> _Records for this exercise_:
_ _ _

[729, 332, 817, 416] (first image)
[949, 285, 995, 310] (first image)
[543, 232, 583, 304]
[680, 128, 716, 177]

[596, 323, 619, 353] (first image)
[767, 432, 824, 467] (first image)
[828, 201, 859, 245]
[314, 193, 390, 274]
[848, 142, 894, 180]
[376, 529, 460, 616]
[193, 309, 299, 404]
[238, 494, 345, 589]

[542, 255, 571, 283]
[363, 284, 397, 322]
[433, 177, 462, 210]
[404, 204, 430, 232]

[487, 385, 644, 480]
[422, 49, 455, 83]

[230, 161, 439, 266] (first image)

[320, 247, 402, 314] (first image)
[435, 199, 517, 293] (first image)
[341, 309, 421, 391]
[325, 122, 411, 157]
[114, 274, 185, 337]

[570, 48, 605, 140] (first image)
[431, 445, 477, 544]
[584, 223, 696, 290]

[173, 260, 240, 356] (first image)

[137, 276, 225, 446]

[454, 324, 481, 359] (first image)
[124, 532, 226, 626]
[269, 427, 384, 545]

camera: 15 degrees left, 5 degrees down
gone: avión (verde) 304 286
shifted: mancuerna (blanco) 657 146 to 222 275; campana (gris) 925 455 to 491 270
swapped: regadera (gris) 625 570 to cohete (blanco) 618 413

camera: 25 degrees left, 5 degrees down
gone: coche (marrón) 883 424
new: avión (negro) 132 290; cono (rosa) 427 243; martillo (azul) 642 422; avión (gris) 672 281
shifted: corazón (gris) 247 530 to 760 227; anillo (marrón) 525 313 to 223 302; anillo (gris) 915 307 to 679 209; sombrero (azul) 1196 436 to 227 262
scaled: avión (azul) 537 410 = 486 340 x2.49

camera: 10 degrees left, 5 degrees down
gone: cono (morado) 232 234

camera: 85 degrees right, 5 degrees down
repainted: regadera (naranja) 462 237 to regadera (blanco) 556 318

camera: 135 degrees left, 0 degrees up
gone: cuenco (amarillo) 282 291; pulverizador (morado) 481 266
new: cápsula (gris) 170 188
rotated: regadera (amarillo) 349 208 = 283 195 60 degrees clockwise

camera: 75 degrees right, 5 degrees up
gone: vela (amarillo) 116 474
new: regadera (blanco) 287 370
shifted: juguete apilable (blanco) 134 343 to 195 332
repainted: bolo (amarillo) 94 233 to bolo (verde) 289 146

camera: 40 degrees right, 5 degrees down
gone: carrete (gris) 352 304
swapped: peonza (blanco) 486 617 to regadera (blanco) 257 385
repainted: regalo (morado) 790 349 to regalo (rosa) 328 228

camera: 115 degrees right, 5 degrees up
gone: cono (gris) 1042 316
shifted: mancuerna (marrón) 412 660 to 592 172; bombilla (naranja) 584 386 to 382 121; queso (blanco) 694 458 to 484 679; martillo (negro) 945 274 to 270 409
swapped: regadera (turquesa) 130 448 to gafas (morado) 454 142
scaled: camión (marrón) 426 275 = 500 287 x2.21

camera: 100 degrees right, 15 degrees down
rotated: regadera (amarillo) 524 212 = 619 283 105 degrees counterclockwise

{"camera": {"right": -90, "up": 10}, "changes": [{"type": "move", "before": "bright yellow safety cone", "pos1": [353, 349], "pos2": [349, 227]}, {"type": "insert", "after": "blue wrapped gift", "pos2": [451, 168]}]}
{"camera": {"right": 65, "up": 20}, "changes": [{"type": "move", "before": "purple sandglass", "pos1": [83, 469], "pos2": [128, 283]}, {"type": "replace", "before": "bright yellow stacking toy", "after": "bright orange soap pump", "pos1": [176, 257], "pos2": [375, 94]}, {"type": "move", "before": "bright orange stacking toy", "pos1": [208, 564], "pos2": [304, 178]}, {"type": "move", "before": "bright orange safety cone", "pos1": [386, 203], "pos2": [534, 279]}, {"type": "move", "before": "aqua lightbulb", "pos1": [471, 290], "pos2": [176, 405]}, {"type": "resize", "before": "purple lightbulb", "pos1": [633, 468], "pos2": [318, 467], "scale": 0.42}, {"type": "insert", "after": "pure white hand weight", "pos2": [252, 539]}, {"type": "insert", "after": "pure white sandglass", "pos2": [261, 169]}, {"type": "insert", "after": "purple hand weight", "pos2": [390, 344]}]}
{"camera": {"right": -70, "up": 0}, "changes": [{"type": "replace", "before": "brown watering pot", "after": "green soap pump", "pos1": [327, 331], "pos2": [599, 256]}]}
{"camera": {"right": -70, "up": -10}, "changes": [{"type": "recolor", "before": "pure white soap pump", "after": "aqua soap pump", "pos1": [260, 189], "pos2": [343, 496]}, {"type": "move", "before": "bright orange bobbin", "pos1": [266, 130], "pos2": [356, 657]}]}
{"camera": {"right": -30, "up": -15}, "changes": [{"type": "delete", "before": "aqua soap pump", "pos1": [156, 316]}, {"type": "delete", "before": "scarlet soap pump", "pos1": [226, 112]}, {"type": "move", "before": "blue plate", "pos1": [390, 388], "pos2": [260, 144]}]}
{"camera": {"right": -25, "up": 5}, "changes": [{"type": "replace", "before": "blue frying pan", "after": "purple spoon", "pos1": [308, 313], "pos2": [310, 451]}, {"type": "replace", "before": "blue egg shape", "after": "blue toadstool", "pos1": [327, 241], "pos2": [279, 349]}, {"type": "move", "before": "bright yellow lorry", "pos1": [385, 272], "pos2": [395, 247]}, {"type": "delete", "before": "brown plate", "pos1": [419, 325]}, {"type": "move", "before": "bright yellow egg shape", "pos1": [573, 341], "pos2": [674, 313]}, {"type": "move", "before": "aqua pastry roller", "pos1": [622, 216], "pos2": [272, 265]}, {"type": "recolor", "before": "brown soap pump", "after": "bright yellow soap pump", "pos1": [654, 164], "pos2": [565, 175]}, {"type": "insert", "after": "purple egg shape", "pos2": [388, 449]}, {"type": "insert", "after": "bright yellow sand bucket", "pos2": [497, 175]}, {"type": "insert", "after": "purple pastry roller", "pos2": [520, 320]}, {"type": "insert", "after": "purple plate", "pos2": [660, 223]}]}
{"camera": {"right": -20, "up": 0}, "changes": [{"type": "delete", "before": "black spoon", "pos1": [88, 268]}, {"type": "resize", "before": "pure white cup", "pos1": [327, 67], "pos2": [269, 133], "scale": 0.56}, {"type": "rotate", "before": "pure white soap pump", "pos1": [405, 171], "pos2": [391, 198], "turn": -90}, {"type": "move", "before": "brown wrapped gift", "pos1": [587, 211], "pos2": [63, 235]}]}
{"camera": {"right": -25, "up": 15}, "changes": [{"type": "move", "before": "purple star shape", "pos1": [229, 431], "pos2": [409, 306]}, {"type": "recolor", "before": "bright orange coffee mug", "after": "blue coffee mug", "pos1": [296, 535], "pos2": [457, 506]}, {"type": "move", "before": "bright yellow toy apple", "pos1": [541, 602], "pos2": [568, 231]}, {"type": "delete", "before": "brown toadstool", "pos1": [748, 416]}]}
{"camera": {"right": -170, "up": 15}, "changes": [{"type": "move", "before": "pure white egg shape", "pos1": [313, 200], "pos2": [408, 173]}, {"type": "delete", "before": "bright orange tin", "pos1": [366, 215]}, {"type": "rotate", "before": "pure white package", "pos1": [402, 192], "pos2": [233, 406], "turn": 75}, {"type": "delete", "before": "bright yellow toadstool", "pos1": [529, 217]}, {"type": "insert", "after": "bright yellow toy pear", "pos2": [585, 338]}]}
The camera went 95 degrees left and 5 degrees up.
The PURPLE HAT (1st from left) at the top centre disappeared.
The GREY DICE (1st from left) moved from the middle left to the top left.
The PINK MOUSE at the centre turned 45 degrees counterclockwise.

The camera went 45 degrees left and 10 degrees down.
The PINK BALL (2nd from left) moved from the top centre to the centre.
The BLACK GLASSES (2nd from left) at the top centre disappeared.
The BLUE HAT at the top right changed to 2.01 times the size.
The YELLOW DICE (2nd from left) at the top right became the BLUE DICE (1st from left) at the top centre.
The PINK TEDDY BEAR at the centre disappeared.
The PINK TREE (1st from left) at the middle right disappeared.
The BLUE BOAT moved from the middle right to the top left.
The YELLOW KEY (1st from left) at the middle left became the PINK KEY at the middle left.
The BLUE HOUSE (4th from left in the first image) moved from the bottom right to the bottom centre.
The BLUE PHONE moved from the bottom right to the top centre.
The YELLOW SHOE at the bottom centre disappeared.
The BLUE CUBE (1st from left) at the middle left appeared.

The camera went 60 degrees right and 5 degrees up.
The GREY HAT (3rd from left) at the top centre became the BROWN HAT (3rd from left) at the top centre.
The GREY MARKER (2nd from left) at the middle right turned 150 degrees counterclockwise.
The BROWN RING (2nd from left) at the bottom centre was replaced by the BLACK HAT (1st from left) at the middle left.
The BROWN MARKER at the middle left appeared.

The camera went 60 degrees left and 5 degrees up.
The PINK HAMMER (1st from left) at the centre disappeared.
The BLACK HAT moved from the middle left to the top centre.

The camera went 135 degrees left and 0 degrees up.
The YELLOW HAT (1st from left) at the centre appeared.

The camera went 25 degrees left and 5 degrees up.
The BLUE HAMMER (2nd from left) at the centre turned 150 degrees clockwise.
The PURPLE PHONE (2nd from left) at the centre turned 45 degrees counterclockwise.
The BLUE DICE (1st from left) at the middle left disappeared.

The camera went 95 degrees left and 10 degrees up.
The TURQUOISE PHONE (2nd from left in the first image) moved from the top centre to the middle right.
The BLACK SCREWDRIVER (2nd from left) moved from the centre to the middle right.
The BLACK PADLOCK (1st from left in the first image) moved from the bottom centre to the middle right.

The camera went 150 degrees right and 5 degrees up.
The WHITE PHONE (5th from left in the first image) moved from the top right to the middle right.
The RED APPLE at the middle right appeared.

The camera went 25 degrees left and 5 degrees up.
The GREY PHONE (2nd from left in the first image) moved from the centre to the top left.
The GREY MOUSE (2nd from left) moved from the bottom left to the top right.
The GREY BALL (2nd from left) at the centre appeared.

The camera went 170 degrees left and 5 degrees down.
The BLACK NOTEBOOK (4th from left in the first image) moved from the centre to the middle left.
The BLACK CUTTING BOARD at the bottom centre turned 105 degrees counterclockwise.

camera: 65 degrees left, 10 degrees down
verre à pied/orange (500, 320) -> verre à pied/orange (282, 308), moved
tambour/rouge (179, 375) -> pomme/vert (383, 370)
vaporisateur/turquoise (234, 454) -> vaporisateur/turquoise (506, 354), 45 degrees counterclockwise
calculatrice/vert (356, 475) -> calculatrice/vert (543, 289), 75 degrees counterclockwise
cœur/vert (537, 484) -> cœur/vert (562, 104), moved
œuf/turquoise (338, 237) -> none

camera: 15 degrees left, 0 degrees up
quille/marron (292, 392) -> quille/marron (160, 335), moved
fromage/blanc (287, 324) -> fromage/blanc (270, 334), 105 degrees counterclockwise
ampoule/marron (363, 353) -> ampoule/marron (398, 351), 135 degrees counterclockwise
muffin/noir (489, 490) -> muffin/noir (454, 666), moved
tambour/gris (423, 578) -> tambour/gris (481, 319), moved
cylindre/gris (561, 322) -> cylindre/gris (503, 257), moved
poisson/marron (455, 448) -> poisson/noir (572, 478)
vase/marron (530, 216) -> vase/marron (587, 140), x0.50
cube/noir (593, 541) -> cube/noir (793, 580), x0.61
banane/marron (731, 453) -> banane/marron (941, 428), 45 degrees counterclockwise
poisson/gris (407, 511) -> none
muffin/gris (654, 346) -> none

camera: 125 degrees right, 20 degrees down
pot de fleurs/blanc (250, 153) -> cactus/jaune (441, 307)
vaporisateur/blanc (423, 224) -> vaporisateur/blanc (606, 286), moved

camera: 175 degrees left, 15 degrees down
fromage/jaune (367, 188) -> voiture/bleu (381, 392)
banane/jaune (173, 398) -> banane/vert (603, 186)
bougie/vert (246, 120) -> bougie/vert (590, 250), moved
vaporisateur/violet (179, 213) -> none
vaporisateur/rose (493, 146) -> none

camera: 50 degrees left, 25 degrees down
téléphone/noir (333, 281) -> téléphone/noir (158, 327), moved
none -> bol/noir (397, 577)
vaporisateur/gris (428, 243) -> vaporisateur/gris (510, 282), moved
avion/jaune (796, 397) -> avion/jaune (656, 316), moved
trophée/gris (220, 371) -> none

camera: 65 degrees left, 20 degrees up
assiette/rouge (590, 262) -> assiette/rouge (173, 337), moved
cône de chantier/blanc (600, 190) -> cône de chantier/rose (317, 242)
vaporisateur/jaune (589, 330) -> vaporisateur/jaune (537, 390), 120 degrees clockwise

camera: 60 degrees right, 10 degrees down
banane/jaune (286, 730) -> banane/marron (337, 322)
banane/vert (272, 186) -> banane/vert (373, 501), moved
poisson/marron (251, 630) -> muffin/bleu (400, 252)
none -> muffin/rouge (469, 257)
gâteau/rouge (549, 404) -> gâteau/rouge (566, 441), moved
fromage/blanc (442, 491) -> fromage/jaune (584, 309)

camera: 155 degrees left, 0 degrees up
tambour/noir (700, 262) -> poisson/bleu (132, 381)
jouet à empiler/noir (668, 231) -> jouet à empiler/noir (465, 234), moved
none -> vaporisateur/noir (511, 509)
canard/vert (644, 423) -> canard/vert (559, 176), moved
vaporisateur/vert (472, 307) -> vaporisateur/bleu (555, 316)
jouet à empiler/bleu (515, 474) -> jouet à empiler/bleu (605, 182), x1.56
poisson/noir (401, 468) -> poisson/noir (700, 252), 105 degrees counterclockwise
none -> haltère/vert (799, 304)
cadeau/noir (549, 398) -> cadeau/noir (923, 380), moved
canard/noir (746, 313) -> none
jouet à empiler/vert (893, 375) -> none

_ _ _

> _About this task_: The only output should be the lines from the one containing "none -> haltère/vert (799, 304)" through the final line of the material above, copied exactly.

> _Answer to this problem_:
none -> haltère/vert (799, 304)
cadeau/noir (549, 398) -> cadeau/noir (923, 380), moved
canard/noir (746, 313) -> none
jouet à empiler/vert (893, 375) -> none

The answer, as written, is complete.